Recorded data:
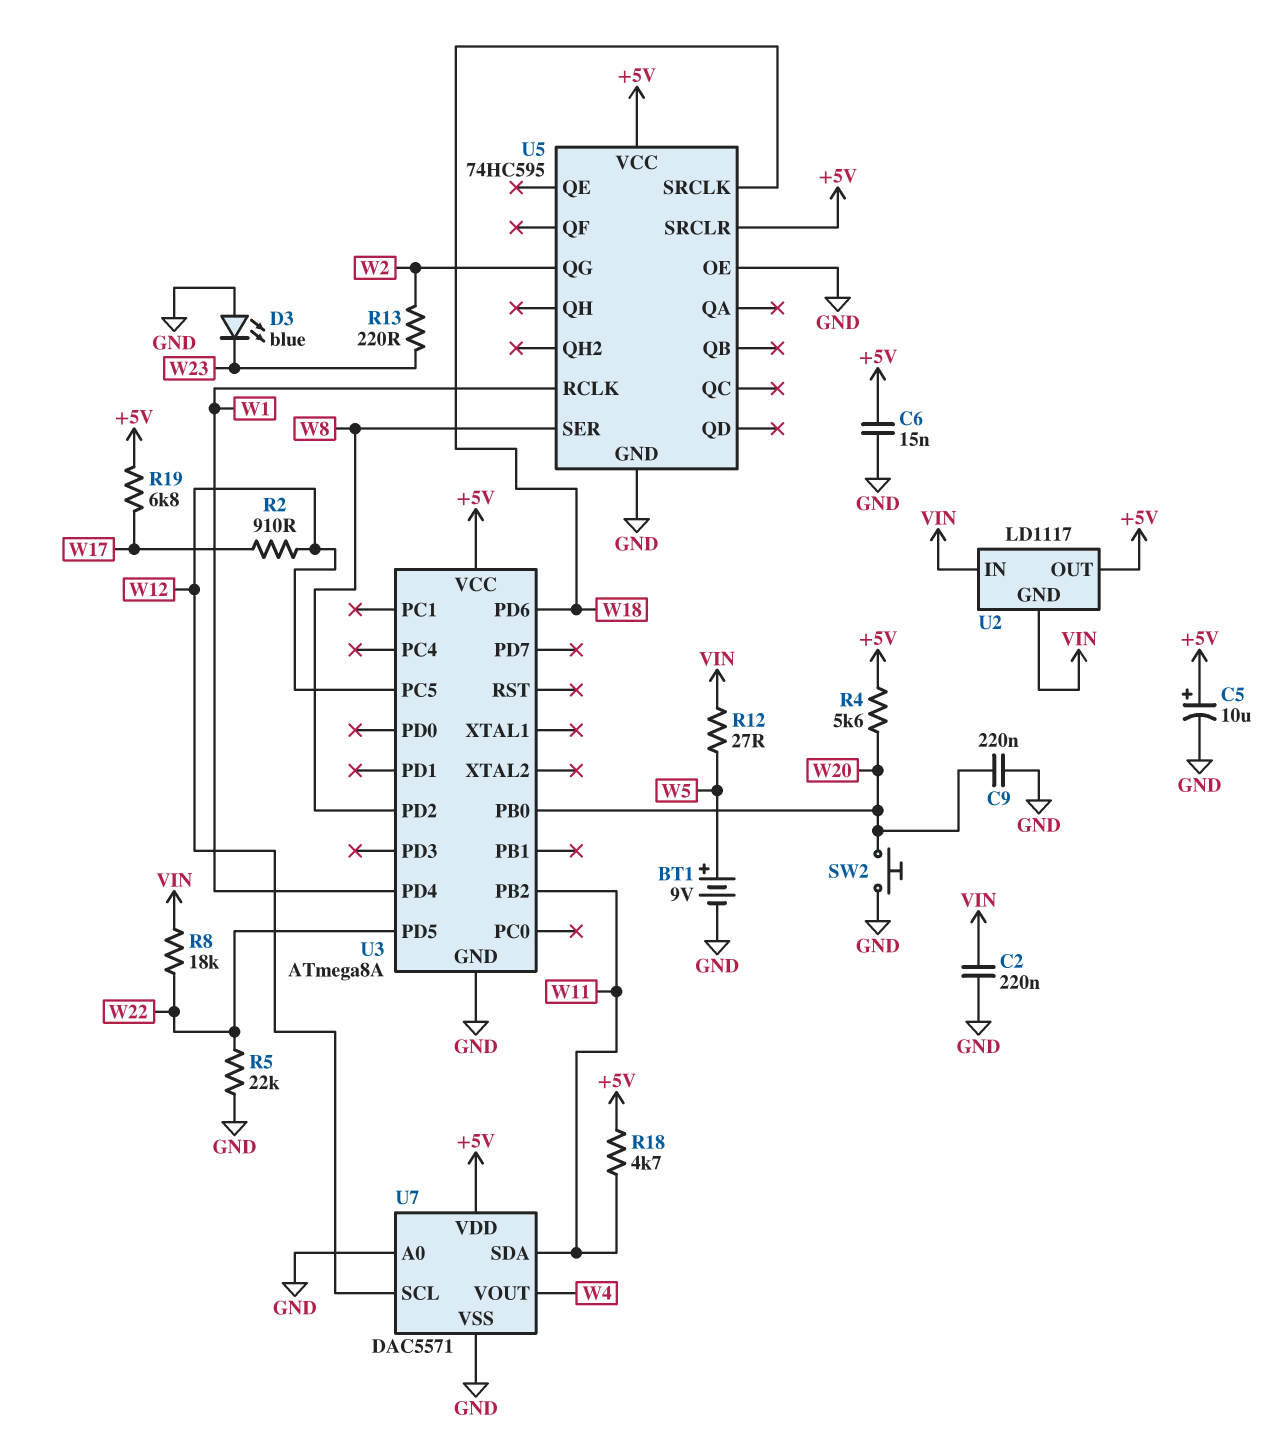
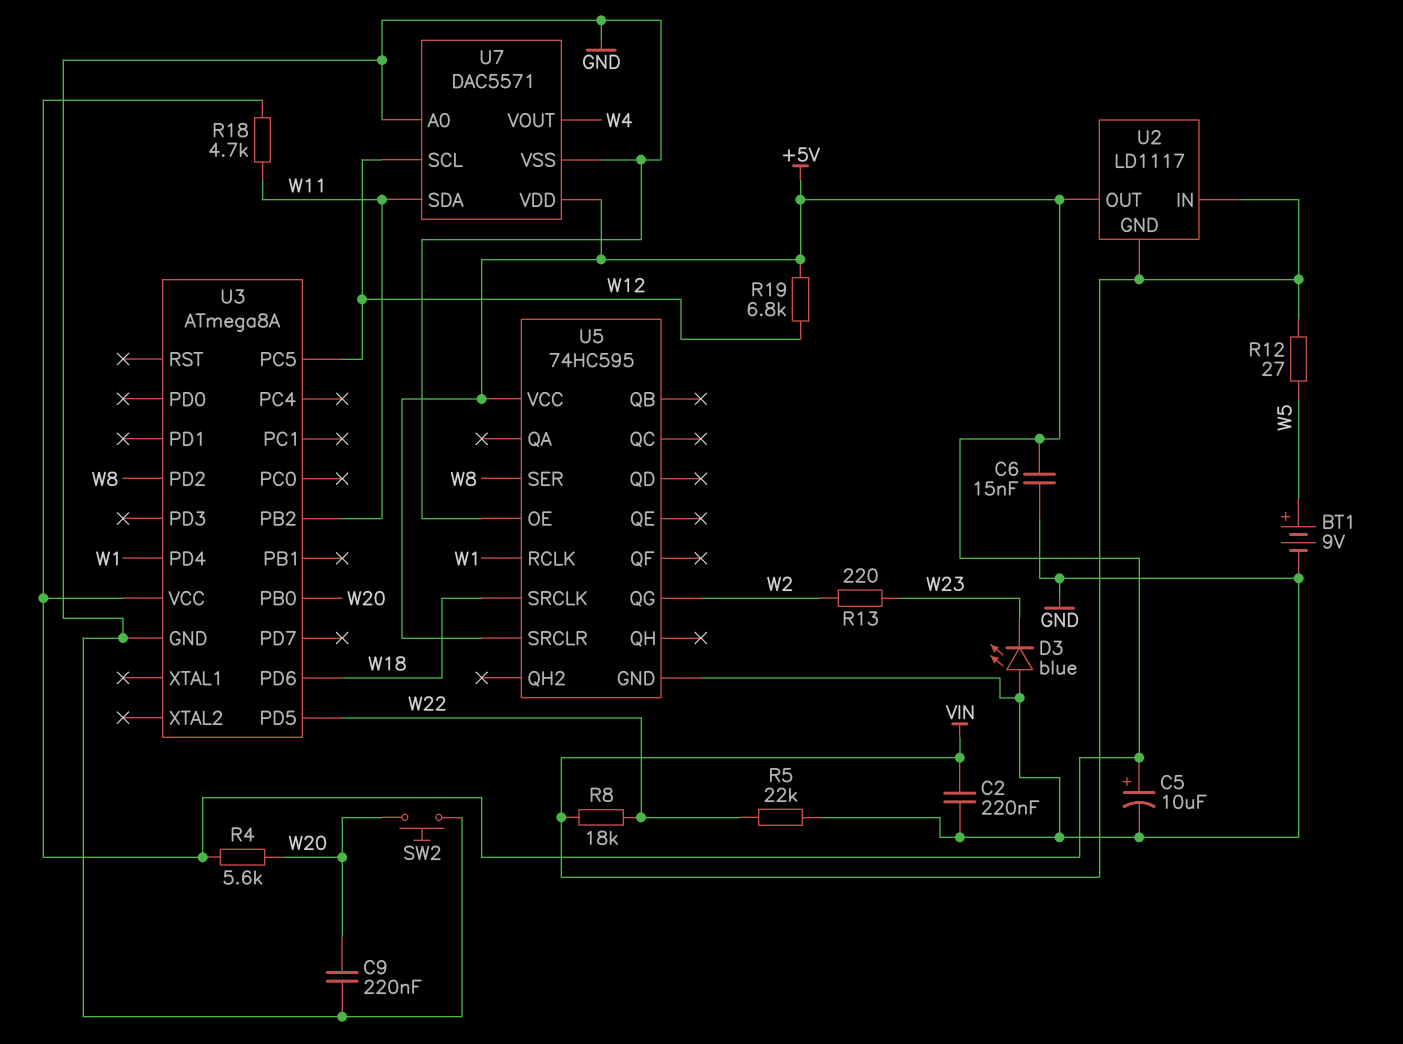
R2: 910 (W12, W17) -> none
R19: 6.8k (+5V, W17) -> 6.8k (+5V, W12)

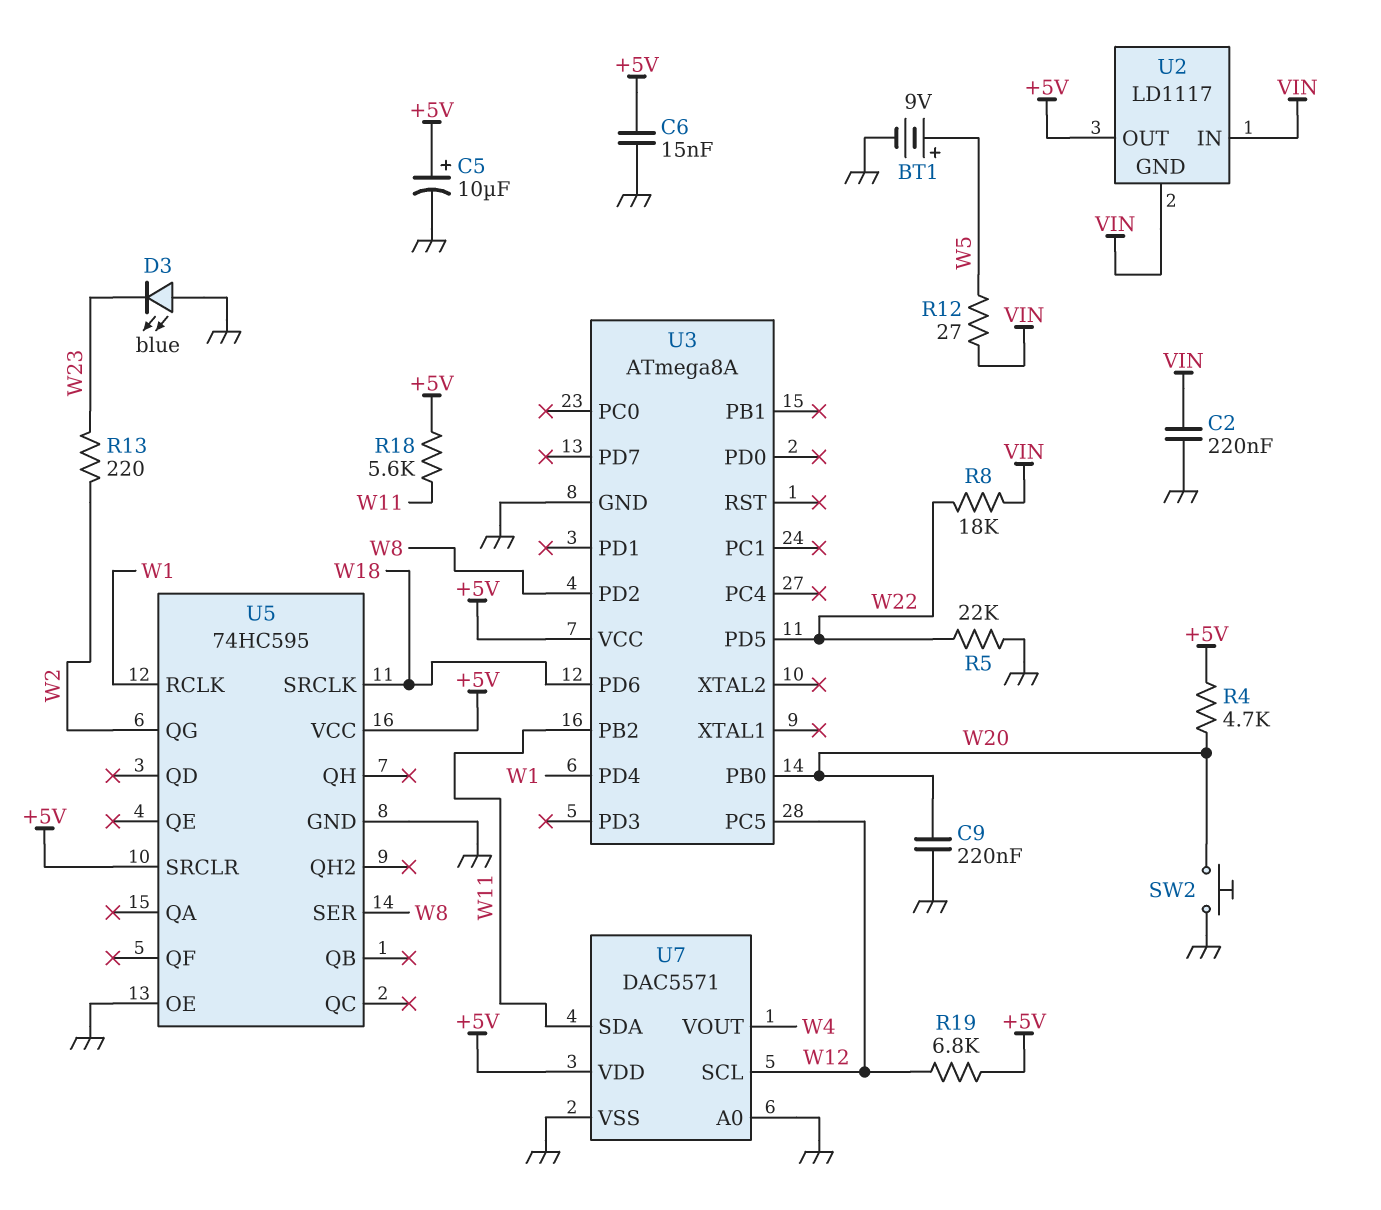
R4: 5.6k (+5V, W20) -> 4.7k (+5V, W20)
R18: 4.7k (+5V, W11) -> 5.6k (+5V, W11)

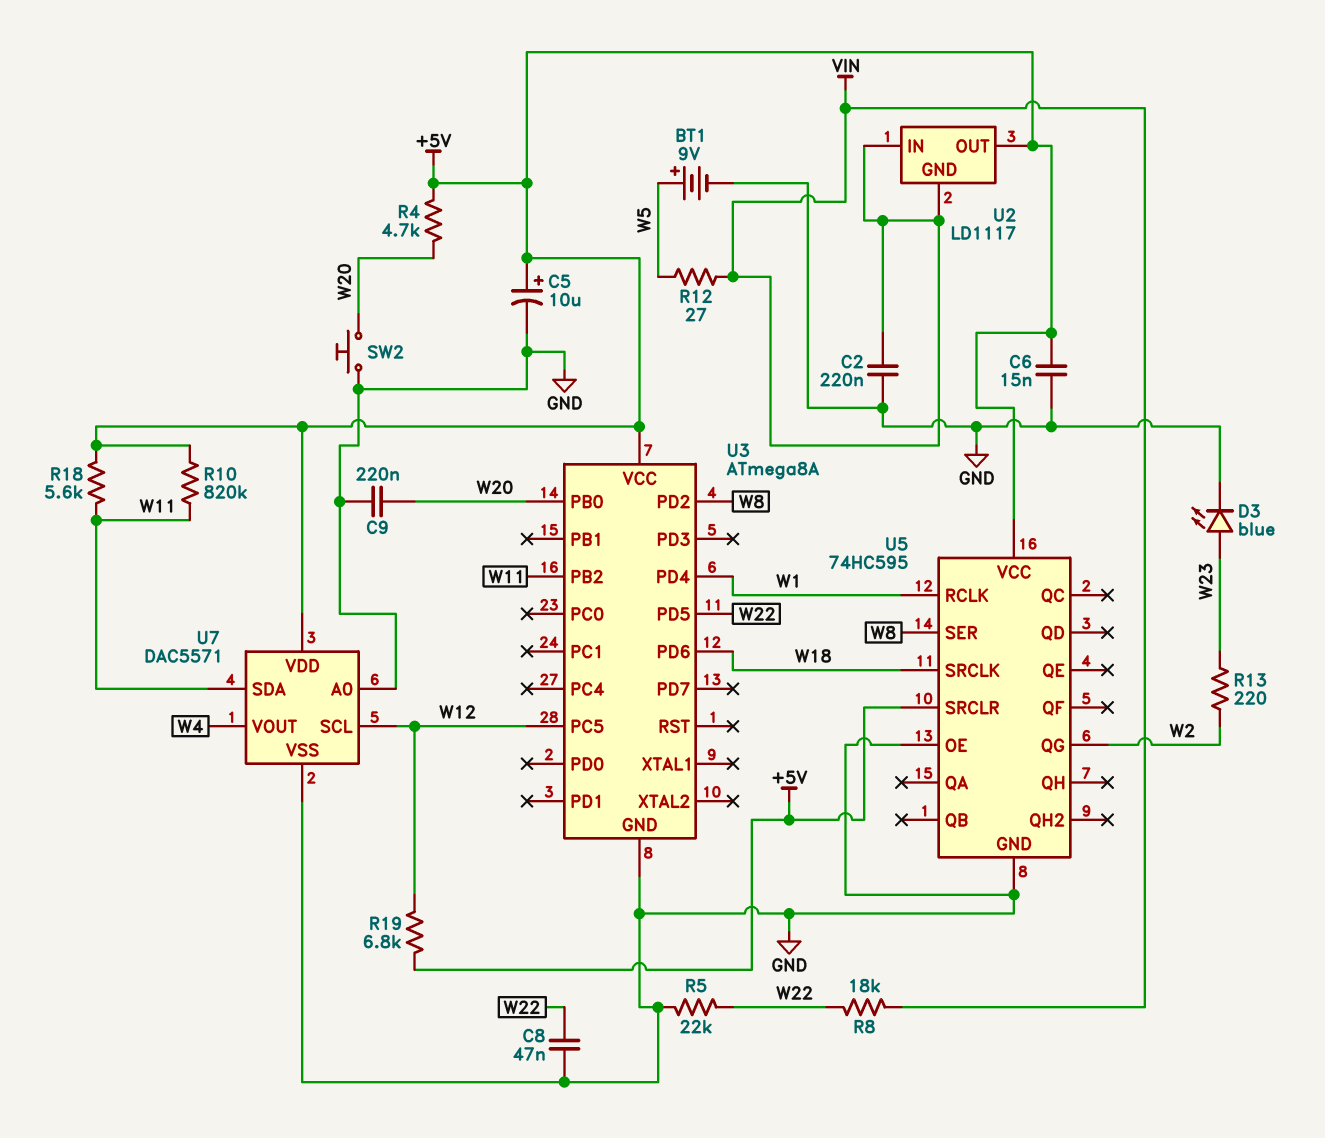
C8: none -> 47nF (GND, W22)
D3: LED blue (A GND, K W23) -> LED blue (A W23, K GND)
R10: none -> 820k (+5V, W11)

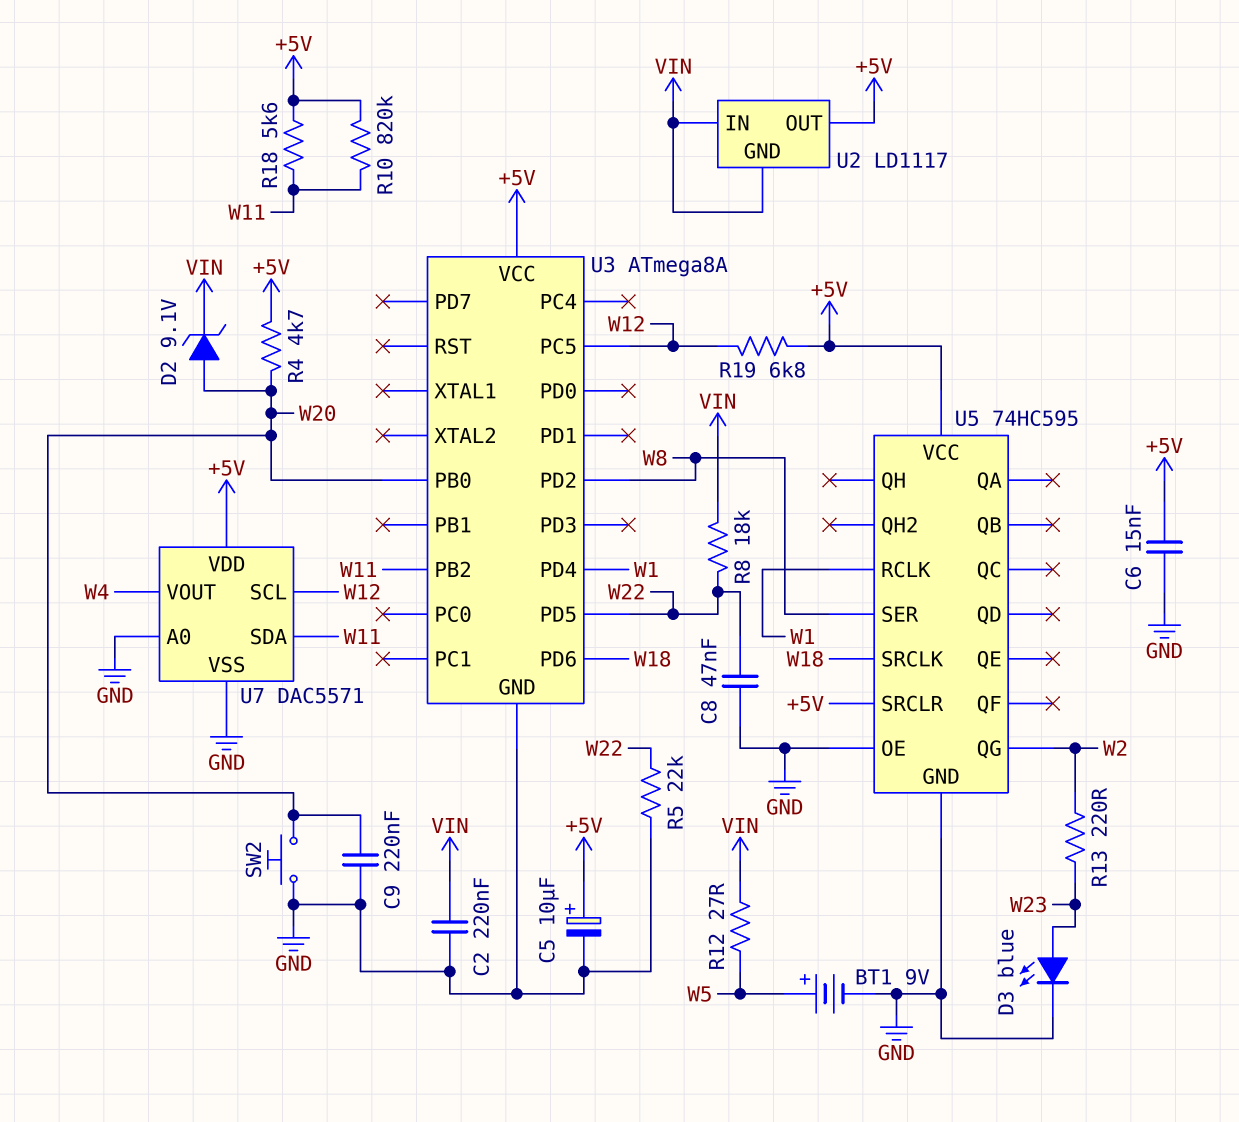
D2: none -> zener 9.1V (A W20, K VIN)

Exercise requirements: Which lines above include "none"? Show each of them by copying it.

Result:
R2: 910 (W12, W17) -> none
C8: none -> 47nF (GND, W22)
R10: none -> 820k (+5V, W11)
D2: none -> zener 9.1V (A W20, K VIN)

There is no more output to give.